(INFORMATION PROVIDED begins)

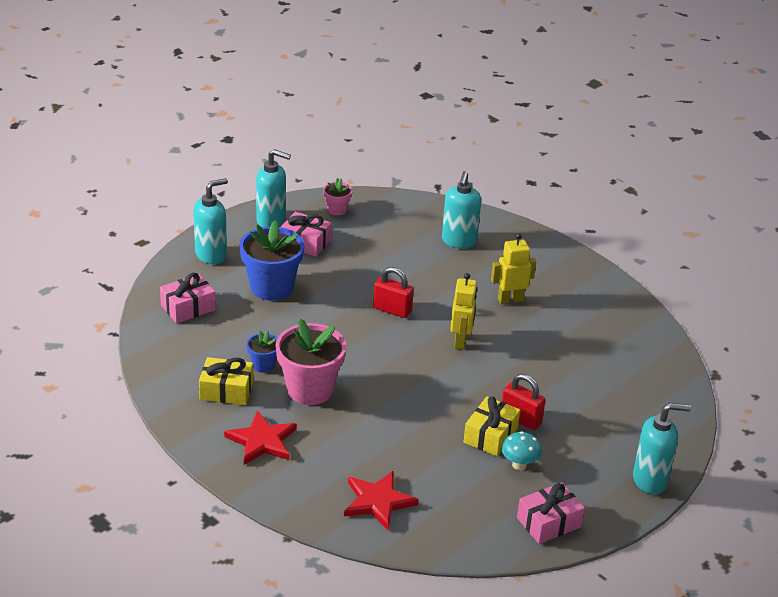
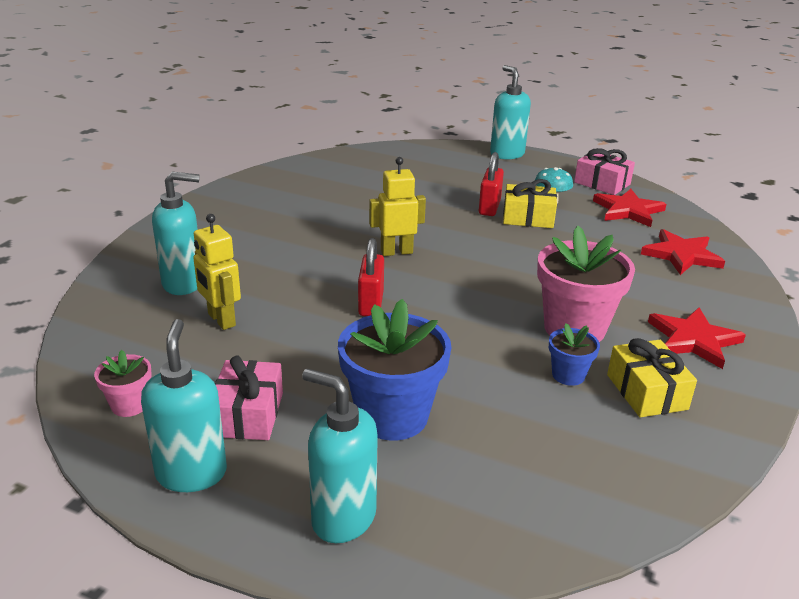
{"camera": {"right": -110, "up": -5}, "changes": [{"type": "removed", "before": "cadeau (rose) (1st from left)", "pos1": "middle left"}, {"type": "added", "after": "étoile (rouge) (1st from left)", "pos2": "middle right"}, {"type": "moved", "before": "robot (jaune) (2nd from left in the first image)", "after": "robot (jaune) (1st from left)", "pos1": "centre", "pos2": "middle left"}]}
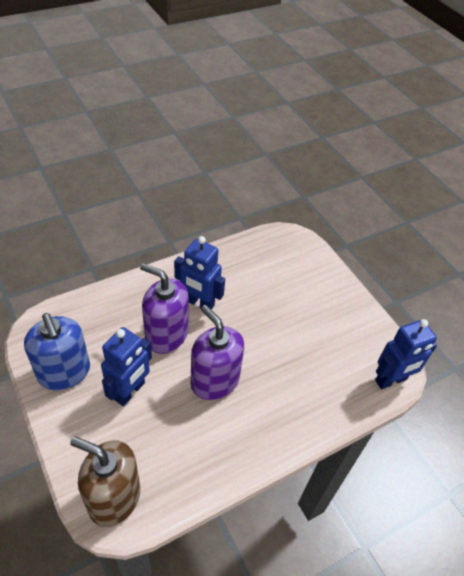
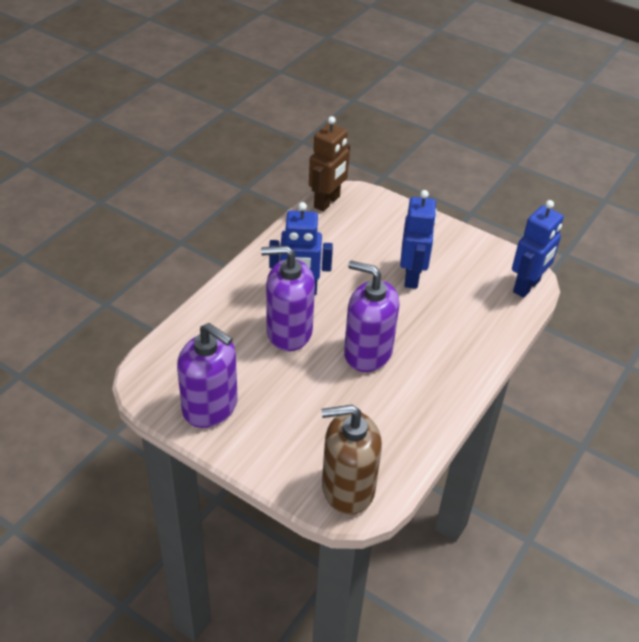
{"camera": {"right": -25, "up": -5}, "changes": [{"type": "added", "after": "robot (marron)", "pos2": "top centre"}, {"type": "moved", "before": "robot (bleu) (1st from left in the first image)", "after": "robot (bleu) (2nd from left)", "pos1": "middle left", "pos2": "centre"}, {"type": "recoloured", "before": "distributeur de savon (bleu)", "after": "distributeur de savon (violet) (1st from left)", "pos1": "middle left", "pos2": "middle left"}]}
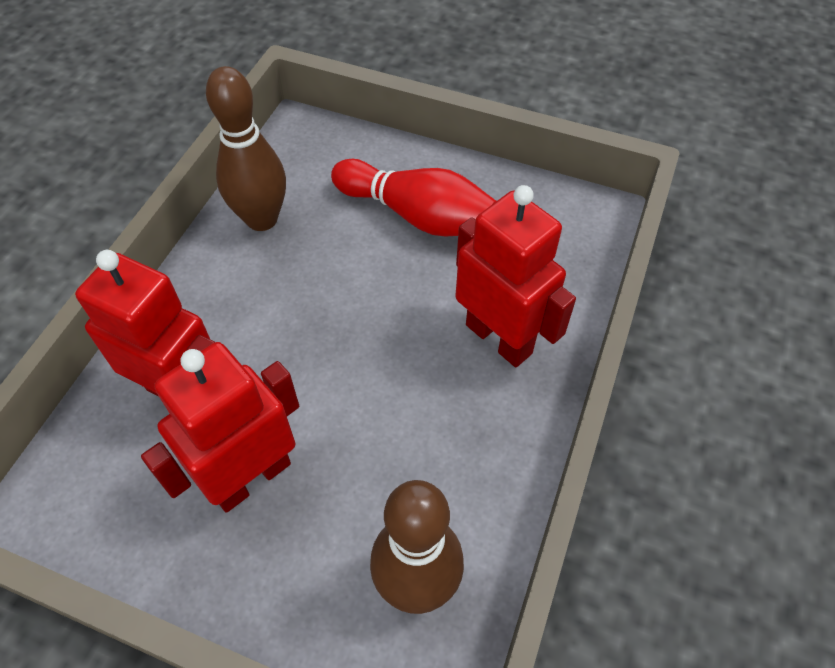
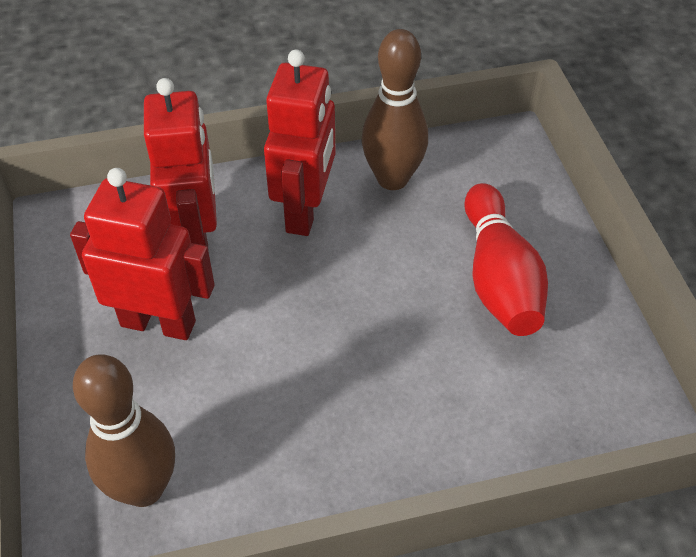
{"camera": {"right": 55, "up": -5}, "changes": [{"type": "moved", "before": "robot (rouge) (3rd from left)", "pos1": "centre", "pos2": "top centre"}]}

(INFORMATION PROVIDED ends)

◆ **ASSIGNED TASK**
Reproduce the data above word for word and omit the images.

◆ **FINAL ANSWER**
{"camera": {"right": -110, "up": -5}, "changes": [{"type": "removed", "before": "cadeau (rose) (1st from left)", "pos1": "middle left"}, {"type": "added", "after": "étoile (rouge) (1st from left)", "pos2": "middle right"}, {"type": "moved", "before": "robot (jaune) (2nd from left in the first image)", "after": "robot (jaune) (1st from left)", "pos1": "centre", "pos2": "middle left"}]}
{"camera": {"right": -25, "up": -5}, "changes": [{"type": "added", "after": "robot (marron)", "pos2": "top centre"}, {"type": "moved", "before": "robot (bleu) (1st from left in the first image)", "after": "robot (bleu) (2nd from left)", "pos1": "middle left", "pos2": "centre"}, {"type": "recoloured", "before": "distributeur de savon (bleu)", "after": "distributeur de savon (violet) (1st from left)", "pos1": "middle left", "pos2": "middle left"}]}
{"camera": {"right": 55, "up": -5}, "changes": [{"type": "moved", "before": "robot (rouge) (3rd from left)", "pos1": "centre", "pos2": "top centre"}]}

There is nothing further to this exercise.